## WHAT YOU ARE ASKED TO DO
Copy out, word for word, the rows below from the one containing "Amrita (617, 51)" down to the one containing "This page has width=1372, height=887.", with both of those rows included.

## GIVEN RECORDS
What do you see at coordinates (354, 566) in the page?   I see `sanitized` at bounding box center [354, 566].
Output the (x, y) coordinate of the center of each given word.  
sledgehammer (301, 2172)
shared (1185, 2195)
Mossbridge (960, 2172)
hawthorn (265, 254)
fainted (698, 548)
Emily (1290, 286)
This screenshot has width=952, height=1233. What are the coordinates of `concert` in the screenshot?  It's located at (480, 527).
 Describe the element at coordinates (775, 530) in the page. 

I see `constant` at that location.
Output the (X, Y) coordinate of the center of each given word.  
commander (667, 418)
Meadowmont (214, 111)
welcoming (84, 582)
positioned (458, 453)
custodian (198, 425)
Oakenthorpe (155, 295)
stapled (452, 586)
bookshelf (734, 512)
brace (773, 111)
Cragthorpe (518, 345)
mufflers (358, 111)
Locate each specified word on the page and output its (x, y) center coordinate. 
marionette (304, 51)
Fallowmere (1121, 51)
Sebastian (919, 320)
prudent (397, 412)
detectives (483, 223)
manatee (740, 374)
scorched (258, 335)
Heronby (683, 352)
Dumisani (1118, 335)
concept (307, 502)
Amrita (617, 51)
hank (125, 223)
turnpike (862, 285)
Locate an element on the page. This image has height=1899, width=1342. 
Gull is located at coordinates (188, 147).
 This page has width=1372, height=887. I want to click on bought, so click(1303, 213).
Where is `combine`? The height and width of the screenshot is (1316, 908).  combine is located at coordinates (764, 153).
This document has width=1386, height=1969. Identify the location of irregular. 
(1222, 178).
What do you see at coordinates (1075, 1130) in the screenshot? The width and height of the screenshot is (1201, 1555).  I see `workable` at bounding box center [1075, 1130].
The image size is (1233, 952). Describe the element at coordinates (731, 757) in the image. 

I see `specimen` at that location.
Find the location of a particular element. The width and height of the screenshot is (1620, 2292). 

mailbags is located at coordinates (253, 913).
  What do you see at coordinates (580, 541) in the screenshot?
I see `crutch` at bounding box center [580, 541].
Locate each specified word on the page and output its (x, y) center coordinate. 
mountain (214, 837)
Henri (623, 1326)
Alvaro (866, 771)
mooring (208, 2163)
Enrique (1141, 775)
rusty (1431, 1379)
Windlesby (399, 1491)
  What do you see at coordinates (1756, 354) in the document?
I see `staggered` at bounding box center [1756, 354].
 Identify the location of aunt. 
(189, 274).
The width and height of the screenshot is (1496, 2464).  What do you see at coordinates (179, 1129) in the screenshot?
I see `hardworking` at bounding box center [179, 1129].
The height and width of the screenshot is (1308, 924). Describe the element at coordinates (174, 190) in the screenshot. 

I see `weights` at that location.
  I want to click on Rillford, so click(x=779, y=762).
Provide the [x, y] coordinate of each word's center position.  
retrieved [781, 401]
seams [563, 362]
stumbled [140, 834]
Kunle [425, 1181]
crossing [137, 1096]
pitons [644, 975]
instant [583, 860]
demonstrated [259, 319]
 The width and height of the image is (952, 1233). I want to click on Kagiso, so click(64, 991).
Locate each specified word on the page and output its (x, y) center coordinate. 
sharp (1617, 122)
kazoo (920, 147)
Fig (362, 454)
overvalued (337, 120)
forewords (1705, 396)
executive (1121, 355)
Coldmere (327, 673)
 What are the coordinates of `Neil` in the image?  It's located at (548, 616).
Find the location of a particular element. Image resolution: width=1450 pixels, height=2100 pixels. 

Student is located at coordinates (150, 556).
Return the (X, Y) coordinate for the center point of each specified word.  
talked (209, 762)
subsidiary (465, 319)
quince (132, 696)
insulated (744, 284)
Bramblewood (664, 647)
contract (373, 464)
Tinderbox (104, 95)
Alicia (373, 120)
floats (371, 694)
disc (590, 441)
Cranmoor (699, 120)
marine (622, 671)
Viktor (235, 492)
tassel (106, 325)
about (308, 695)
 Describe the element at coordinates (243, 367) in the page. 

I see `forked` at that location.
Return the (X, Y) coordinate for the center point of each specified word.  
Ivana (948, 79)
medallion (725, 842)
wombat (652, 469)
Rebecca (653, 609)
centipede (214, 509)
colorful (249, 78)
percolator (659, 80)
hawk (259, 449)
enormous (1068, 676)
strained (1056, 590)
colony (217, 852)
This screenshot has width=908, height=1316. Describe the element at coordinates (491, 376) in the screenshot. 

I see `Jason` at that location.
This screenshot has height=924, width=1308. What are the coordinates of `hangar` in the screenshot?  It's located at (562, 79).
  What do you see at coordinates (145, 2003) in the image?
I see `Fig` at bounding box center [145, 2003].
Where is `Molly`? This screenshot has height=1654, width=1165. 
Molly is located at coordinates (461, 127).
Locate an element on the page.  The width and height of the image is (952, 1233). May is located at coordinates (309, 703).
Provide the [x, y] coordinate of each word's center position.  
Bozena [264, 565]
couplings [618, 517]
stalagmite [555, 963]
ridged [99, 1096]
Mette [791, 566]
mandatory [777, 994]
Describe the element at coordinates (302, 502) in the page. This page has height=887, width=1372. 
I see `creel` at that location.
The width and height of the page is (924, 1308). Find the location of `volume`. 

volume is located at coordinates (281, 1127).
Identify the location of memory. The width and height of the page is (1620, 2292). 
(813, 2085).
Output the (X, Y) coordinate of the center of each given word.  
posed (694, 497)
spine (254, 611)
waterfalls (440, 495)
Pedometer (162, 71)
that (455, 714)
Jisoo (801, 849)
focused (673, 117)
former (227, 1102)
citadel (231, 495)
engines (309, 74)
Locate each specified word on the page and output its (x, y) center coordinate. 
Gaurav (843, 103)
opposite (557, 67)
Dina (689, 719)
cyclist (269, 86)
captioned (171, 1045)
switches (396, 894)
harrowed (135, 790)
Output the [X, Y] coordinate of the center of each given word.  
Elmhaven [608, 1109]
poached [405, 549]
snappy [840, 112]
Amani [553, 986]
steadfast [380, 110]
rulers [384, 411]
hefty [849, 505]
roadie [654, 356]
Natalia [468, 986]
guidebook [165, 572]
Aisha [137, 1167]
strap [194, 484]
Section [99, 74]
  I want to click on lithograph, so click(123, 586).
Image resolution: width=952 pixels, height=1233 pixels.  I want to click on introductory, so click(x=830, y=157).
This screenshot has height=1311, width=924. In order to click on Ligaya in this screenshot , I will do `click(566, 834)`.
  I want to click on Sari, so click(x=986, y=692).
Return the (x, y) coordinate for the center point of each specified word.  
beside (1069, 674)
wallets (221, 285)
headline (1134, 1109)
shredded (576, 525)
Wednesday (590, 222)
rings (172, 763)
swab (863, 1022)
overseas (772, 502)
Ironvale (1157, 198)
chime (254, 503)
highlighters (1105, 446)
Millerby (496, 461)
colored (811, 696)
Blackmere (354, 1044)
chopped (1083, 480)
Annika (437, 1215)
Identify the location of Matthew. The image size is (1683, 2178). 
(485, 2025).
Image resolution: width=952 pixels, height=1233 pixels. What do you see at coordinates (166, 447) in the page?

## CORRECT OUTPUT
Amrita (617, 51)
hank (125, 223)
turnpike (862, 285)
Locate an element on the page. This image has height=1899, width=1342. 
Gull is located at coordinates (188, 147).
 This page has width=1372, height=887. I want to click on bought, so click(1303, 213).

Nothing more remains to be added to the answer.